- WHAT TO PRODUCE
Each entry below should be reproduced character for character.
====
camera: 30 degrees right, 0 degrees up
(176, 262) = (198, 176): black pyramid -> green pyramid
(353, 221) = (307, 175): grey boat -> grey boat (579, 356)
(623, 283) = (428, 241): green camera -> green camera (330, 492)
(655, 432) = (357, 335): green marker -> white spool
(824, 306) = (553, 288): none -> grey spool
====
- RESULT
camera: 30 degrees right, 0 degrees up
(176, 262) = (198, 176): black pyramid -> green pyramid
(353, 221) = (307, 175): grey boat -> grey boat (579, 356)
(623, 283) = (428, 241): green camera -> green camera (330, 492)
(655, 432) = (357, 335): green marker -> white spool
(824, 306) = (553, 288): none -> grey spool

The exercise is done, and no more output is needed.